⟨
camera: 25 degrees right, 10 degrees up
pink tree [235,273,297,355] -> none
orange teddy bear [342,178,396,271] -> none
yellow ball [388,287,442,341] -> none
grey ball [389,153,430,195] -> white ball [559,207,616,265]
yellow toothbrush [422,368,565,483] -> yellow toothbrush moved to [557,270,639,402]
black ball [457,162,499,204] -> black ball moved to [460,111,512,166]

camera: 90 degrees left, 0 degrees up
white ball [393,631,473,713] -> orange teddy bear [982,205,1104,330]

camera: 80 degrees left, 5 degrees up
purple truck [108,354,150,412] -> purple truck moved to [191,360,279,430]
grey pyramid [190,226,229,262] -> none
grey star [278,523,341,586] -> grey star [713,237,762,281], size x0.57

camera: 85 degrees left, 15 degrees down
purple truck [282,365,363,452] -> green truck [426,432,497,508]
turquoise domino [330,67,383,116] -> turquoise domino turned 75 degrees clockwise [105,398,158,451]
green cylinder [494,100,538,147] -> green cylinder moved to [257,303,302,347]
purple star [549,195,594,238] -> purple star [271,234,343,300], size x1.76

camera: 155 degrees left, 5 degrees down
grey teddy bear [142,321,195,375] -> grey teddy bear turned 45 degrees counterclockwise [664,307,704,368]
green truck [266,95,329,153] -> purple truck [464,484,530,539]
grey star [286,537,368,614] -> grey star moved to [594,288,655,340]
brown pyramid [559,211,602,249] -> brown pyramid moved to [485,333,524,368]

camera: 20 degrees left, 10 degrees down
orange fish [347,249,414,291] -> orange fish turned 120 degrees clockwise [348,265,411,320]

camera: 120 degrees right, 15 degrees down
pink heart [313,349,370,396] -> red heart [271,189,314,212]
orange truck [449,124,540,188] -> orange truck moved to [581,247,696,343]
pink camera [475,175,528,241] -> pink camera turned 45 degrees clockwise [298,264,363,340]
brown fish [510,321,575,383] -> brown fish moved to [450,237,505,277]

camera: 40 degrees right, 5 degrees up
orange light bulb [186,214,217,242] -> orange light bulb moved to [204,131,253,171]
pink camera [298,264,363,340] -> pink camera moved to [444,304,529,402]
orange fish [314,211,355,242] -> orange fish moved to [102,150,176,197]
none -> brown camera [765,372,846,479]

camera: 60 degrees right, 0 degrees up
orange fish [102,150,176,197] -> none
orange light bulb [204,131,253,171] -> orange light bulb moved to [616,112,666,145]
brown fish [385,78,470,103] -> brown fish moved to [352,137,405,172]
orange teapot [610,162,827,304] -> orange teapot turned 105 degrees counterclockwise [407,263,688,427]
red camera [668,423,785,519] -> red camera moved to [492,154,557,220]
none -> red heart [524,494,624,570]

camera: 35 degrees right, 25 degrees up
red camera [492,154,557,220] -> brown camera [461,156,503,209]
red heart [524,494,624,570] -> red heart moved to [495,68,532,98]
⟩
Your goal: Every line from the one containing "red camera [492,154,557,220]" through the end of the data must be repeated exactly, and no other line.

Output of the task:
red camera [492,154,557,220] -> brown camera [461,156,503,209]
red heart [524,494,624,570] -> red heart moved to [495,68,532,98]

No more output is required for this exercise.